*Raw data*
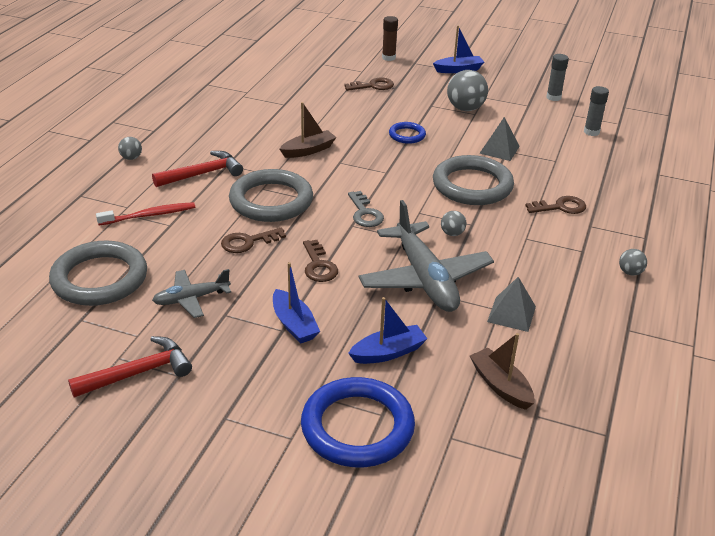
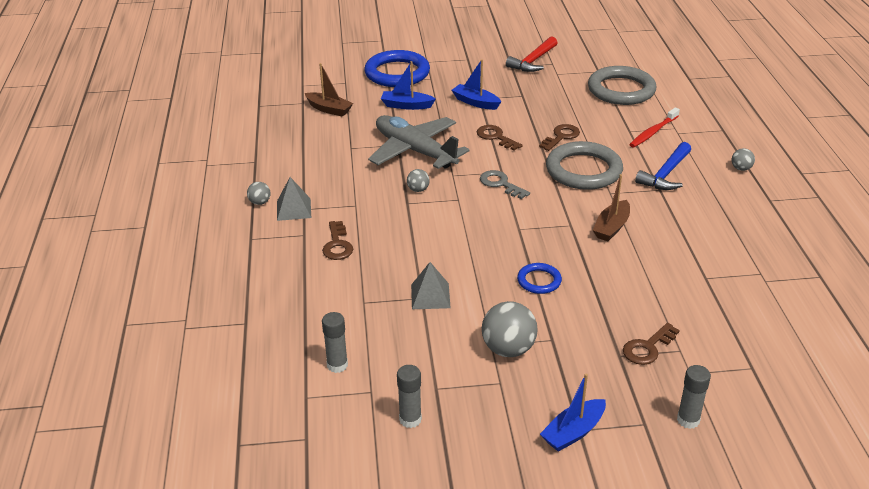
camera: 155 degrees right, 0 degrees up
(191, 299) = (552, 96): grey plane -> none
(202, 174) = (665, 174): red hammer -> blue hammer
(388, 58) = (688, 420): brown glue stick -> grey glue stick
(388, 352) = (406, 105): blue boat -> blue boat turned 60 degrees clockwise
(472, 185) = (431, 241): grey ring -> none
(511, 314) = (340, 147): grey pyramid -> grey pyramid (293, 209)
(560, 207) = (337, 245): brown key -> brown key turned 60 degrees counterclockwise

*Your assignment*
Please quote the lines of the material, beginning with the first and ending with the one that contains "(472, 185) = (431, 241): grey ring -> none", exactly as written and without any pictures.

*Answer box*
camera: 155 degrees right, 0 degrees up
(191, 299) = (552, 96): grey plane -> none
(202, 174) = (665, 174): red hammer -> blue hammer
(388, 58) = (688, 420): brown glue stick -> grey glue stick
(388, 352) = (406, 105): blue boat -> blue boat turned 60 degrees clockwise
(472, 185) = (431, 241): grey ring -> none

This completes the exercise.